• TASK BRIEF
Among the entries below, find every line that contains the string "RFID", then copy it.

(PROVIDED ENTRIES Opens)

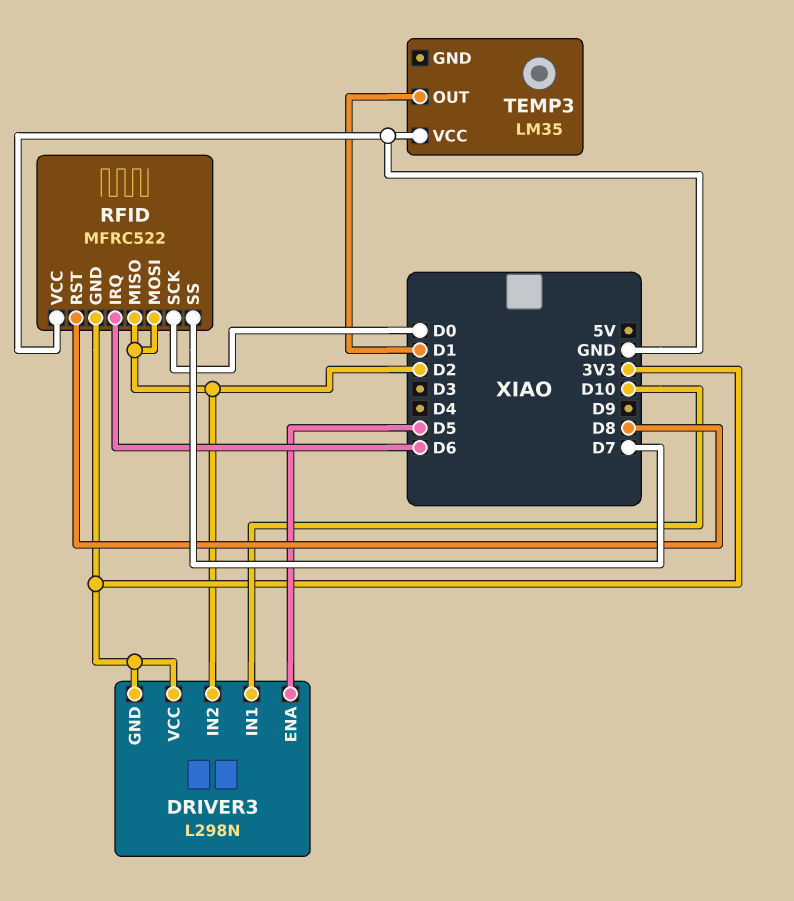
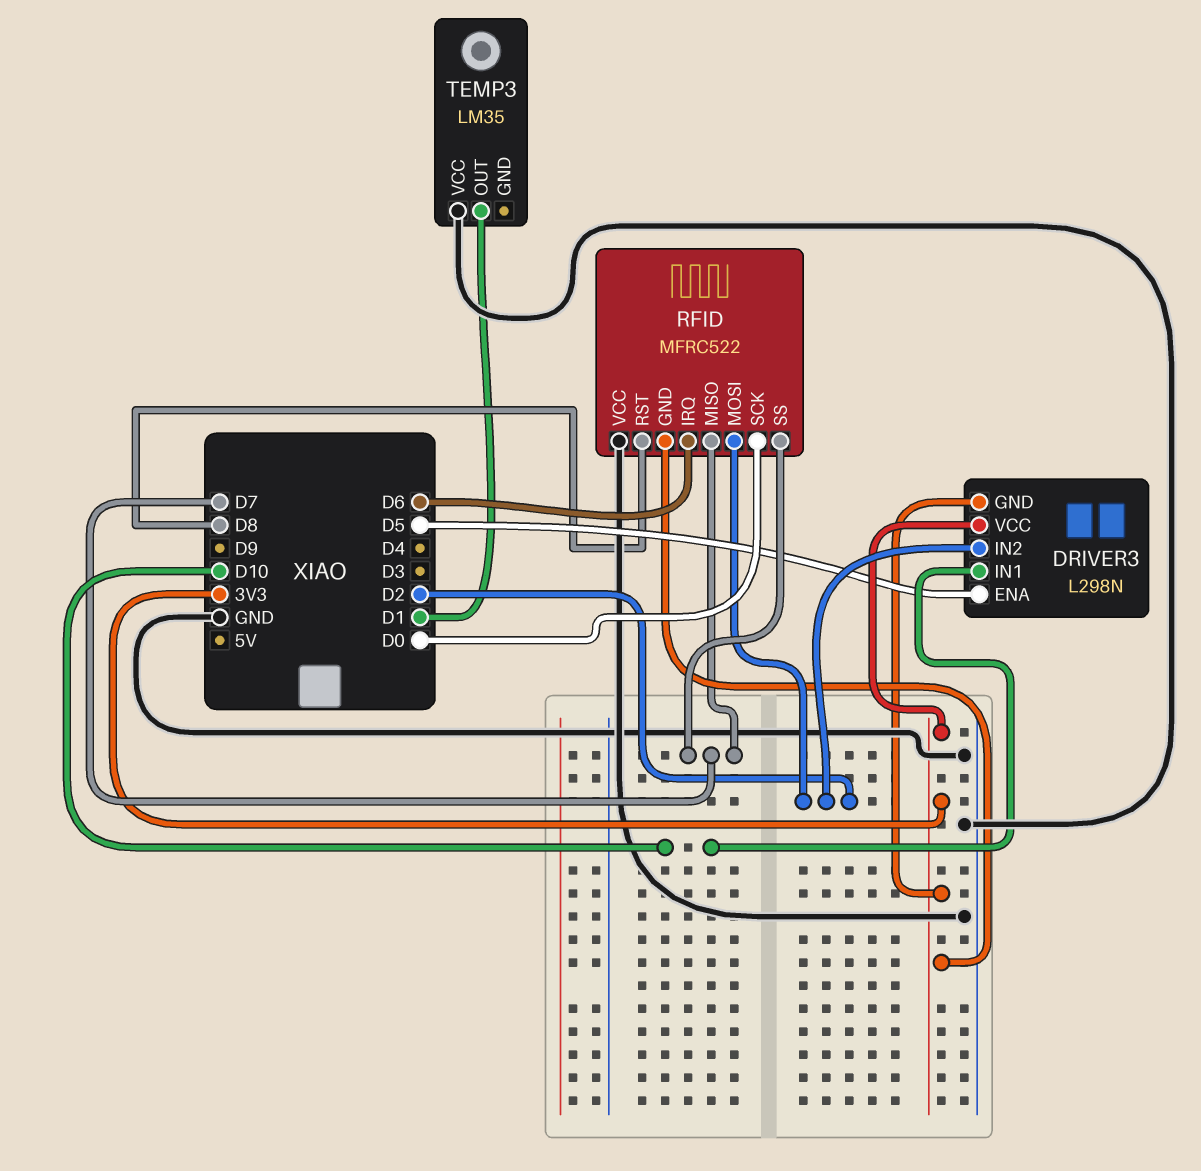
RFID pin MISO: D2 -> D7

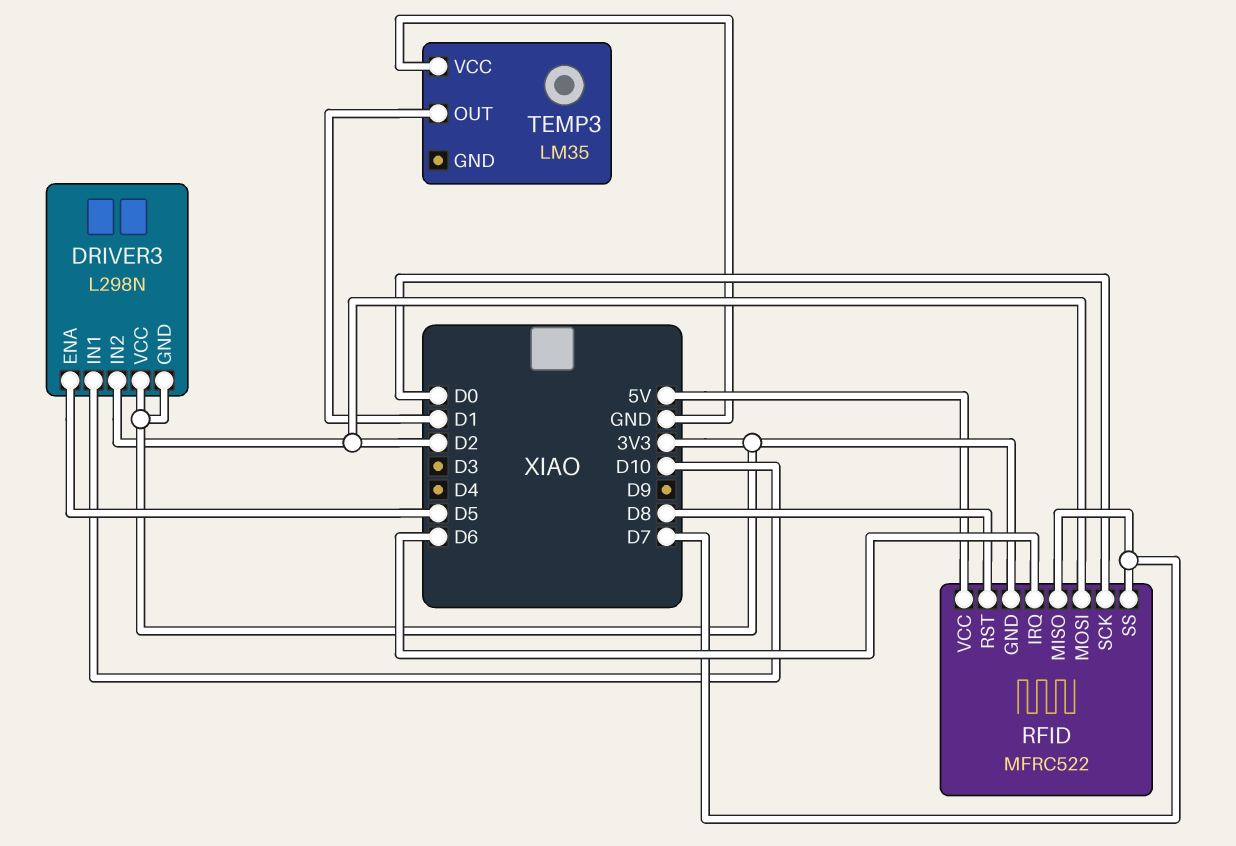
RFID pin VCC: GND -> 5V

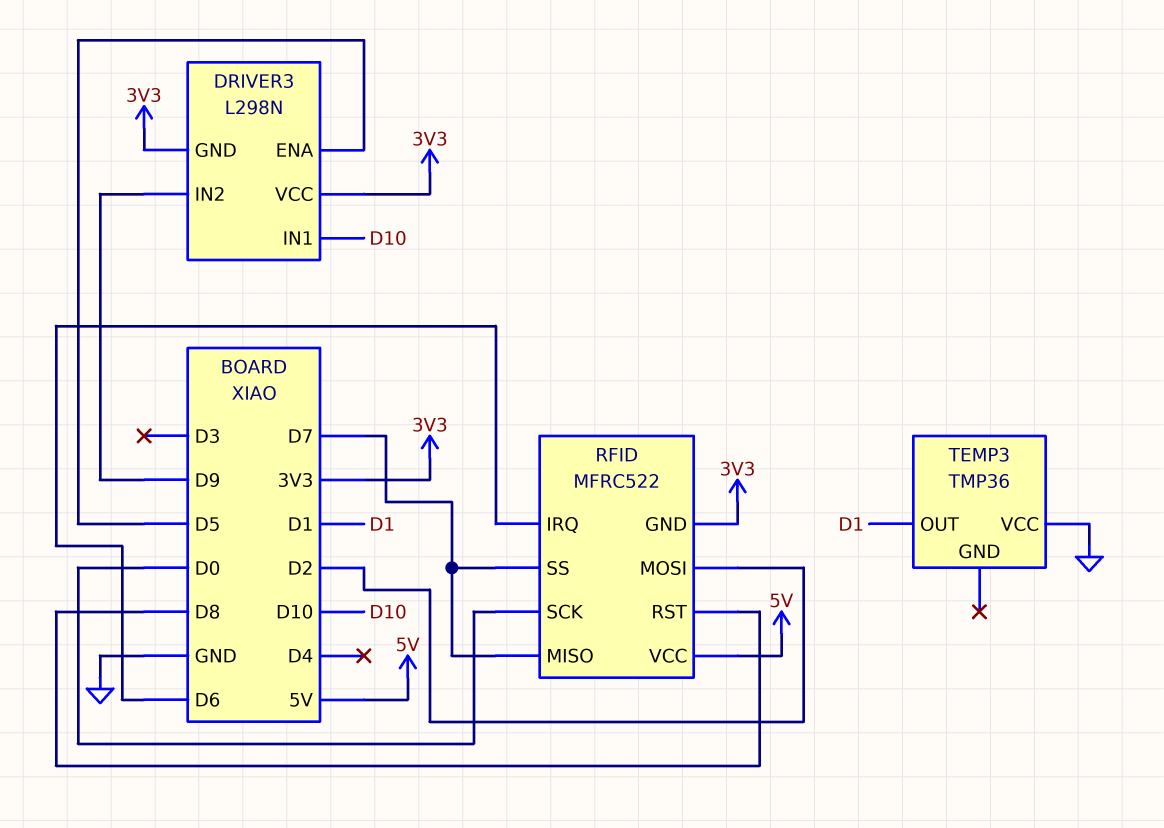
DRIVER3 pin IN2: D2 -> D9
TEMP3: LM35 -> TMP36

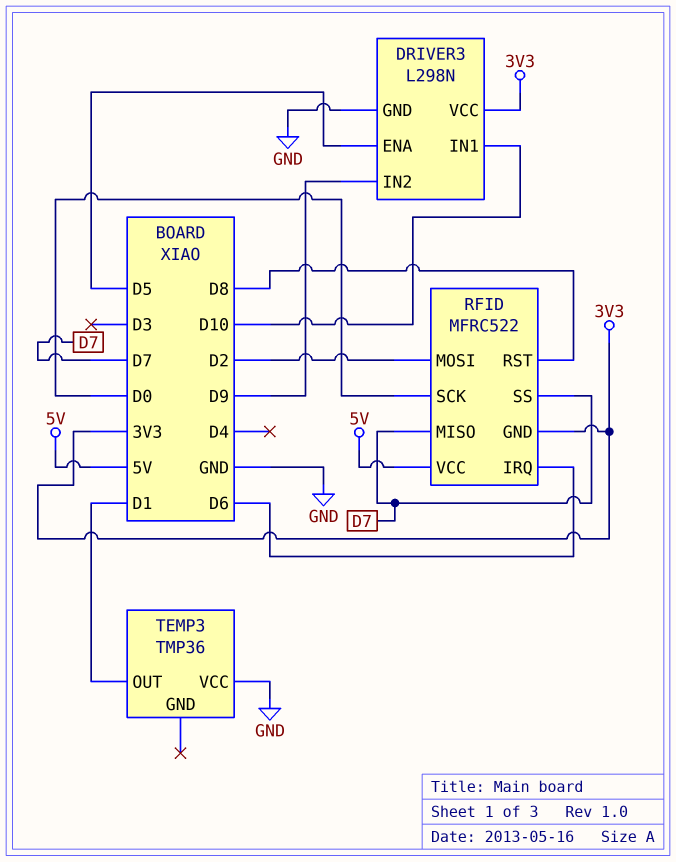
DRIVER3 pin GND: 3V3 -> GND

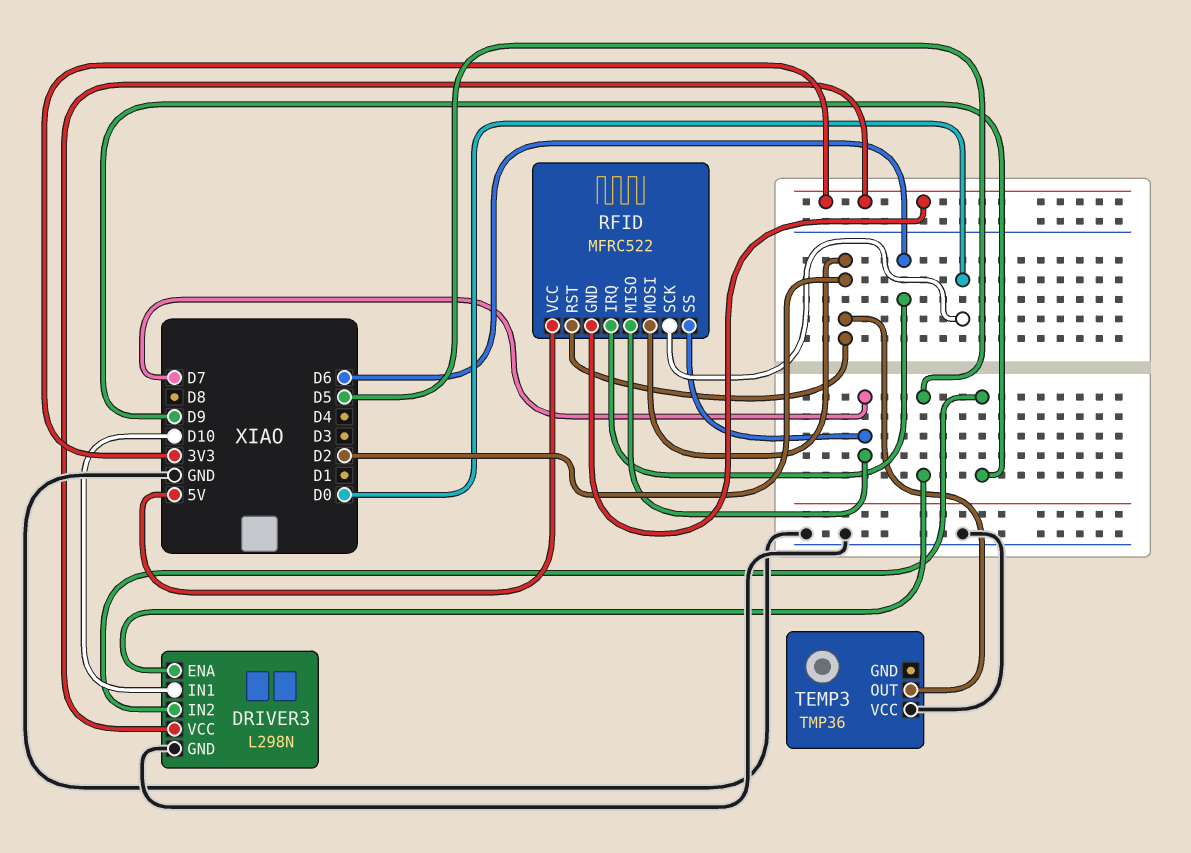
RFID pin RST: D8 -> D2
TEMP3 pin OUT: D1 -> D2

(PROVIDED ENTRIES Closes)

• YOUR SOLUTION
RFID pin MISO: D2 -> D7
RFID pin VCC: GND -> 5V
RFID pin RST: D8 -> D2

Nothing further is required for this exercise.